> [Given entries]
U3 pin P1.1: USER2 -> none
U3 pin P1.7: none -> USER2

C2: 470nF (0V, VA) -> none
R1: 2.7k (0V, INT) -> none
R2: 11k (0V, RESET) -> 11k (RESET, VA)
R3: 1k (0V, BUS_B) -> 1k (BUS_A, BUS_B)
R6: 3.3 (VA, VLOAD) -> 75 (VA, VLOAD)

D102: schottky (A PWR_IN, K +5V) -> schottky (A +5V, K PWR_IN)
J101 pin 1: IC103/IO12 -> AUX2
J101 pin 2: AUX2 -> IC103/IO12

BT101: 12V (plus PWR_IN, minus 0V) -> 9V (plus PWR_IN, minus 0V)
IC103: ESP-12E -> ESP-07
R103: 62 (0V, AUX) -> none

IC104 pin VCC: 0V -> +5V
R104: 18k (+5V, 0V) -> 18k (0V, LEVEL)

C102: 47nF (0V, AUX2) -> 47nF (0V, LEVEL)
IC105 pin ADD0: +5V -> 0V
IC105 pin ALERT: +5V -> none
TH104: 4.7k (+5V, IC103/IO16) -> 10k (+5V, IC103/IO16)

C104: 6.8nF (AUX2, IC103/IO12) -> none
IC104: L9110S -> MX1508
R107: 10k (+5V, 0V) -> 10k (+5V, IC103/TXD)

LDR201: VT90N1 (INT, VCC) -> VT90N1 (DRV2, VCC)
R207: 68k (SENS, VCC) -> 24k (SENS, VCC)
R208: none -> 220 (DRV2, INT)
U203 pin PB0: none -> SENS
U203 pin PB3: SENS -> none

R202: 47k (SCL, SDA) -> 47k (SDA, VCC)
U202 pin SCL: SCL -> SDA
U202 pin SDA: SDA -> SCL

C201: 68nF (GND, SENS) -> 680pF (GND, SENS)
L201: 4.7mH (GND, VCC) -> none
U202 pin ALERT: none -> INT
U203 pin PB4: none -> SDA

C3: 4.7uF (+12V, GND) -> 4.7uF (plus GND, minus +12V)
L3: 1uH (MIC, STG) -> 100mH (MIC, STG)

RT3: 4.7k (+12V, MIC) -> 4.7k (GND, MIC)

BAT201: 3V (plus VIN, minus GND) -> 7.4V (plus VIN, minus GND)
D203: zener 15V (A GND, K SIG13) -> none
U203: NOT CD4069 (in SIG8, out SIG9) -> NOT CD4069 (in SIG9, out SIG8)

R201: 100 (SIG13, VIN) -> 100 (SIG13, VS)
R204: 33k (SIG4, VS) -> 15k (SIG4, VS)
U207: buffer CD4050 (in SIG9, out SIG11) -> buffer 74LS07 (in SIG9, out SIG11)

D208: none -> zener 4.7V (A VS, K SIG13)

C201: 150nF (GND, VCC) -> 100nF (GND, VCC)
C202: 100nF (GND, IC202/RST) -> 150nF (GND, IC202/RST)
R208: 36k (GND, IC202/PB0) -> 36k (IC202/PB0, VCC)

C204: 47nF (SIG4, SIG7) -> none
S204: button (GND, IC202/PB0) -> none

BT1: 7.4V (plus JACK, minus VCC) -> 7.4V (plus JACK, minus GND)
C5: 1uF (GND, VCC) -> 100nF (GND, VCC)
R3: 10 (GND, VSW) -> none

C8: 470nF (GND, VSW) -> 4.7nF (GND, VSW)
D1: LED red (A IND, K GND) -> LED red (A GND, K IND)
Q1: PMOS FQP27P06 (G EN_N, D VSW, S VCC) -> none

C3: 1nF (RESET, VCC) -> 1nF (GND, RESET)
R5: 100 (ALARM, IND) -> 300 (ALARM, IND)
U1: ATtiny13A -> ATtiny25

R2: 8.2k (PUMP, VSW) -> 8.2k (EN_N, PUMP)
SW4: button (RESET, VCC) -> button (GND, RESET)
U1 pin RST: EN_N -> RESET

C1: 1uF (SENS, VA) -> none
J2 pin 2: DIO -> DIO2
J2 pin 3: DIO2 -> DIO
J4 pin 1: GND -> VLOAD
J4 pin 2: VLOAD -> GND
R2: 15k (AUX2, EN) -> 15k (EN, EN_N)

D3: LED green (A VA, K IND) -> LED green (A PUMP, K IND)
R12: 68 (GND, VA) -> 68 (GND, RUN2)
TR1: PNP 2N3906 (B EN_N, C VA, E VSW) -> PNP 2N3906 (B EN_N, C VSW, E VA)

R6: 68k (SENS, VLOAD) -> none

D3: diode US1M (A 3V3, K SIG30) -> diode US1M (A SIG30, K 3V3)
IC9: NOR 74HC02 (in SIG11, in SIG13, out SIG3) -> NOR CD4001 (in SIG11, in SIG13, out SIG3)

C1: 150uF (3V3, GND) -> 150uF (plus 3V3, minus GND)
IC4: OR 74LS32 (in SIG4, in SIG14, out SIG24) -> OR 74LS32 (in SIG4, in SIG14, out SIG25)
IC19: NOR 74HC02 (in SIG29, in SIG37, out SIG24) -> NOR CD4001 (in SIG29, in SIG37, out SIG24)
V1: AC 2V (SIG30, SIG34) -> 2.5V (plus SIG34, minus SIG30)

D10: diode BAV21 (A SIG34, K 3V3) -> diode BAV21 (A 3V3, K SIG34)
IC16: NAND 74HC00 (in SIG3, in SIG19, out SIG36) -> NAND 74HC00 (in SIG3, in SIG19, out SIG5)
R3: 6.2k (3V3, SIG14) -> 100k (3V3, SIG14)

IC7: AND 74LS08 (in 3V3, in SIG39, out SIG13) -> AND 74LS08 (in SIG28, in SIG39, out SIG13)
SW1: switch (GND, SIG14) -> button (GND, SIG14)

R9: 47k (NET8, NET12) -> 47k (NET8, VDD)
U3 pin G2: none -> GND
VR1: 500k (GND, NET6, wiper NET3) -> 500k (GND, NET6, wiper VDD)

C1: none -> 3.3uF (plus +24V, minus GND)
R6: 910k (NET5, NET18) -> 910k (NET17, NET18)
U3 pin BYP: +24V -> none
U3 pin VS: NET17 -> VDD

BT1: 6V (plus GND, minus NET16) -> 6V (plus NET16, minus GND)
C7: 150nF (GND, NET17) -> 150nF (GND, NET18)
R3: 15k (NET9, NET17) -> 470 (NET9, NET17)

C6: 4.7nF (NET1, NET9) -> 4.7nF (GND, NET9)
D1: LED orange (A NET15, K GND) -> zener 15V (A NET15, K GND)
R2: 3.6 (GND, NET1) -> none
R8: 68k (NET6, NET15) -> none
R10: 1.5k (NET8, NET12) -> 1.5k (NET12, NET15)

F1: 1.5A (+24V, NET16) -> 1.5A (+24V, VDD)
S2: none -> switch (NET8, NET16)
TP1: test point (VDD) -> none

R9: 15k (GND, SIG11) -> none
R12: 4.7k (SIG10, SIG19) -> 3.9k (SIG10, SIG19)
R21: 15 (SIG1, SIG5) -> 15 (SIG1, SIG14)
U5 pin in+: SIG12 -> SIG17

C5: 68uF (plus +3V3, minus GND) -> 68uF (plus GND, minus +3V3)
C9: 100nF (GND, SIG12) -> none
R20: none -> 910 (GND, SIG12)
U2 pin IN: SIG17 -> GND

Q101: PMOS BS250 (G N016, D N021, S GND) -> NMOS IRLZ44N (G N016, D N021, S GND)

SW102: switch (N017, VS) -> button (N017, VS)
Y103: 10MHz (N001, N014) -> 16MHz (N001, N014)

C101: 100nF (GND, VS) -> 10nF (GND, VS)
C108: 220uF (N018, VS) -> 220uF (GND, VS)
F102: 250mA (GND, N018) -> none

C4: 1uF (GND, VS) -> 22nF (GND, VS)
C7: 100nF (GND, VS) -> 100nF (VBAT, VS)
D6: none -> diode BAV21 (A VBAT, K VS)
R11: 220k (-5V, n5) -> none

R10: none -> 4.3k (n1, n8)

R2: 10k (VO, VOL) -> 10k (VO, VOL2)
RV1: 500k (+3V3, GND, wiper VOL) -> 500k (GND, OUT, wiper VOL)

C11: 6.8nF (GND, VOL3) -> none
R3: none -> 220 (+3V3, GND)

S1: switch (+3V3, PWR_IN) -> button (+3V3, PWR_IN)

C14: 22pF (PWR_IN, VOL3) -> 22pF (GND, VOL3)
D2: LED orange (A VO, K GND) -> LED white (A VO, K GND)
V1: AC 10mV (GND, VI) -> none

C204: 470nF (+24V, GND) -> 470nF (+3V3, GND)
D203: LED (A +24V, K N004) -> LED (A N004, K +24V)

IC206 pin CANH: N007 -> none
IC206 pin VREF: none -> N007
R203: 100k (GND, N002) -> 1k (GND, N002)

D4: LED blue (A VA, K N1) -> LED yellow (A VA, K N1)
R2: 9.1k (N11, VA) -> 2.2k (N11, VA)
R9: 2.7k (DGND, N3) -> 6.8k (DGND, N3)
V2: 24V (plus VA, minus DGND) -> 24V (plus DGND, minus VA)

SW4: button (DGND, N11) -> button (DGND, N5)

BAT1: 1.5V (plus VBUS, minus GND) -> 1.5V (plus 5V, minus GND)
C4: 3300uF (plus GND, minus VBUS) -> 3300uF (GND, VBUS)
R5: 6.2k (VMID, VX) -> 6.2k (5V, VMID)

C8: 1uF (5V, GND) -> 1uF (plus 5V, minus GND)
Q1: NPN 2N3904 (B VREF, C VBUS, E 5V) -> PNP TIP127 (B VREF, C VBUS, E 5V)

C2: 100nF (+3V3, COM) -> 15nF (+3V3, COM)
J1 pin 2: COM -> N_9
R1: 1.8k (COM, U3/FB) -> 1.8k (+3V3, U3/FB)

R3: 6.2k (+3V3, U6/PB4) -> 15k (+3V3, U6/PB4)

> [What you should do] Within the material above, copy exactly the lines from the line that holds "U2 pin IN: SIG17 -> GND" up to and including the line that holds "R2: 9.1k (N11, VA) -> 2.2k (N11, VA)".

> [Result for this task]
U2 pin IN: SIG17 -> GND

Q101: PMOS BS250 (G N016, D N021, S GND) -> NMOS IRLZ44N (G N016, D N021, S GND)

SW102: switch (N017, VS) -> button (N017, VS)
Y103: 10MHz (N001, N014) -> 16MHz (N001, N014)

C101: 100nF (GND, VS) -> 10nF (GND, VS)
C108: 220uF (N018, VS) -> 220uF (GND, VS)
F102: 250mA (GND, N018) -> none

C4: 1uF (GND, VS) -> 22nF (GND, VS)
C7: 100nF (GND, VS) -> 100nF (VBAT, VS)
D6: none -> diode BAV21 (A VBAT, K VS)
R11: 220k (-5V, n5) -> none

R10: none -> 4.3k (n1, n8)

R2: 10k (VO, VOL) -> 10k (VO, VOL2)
RV1: 500k (+3V3, GND, wiper VOL) -> 500k (GND, OUT, wiper VOL)

C11: 6.8nF (GND, VOL3) -> none
R3: none -> 220 (+3V3, GND)

S1: switch (+3V3, PWR_IN) -> button (+3V3, PWR_IN)

C14: 22pF (PWR_IN, VOL3) -> 22pF (GND, VOL3)
D2: LED orange (A VO, K GND) -> LED white (A VO, K GND)
V1: AC 10mV (GND, VI) -> none

C204: 470nF (+24V, GND) -> 470nF (+3V3, GND)
D203: LED (A +24V, K N004) -> LED (A N004, K +24V)

IC206 pin CANH: N007 -> none
IC206 pin VREF: none -> N007
R203: 100k (GND, N002) -> 1k (GND, N002)

D4: LED blue (A VA, K N1) -> LED yellow (A VA, K N1)
R2: 9.1k (N11, VA) -> 2.2k (N11, VA)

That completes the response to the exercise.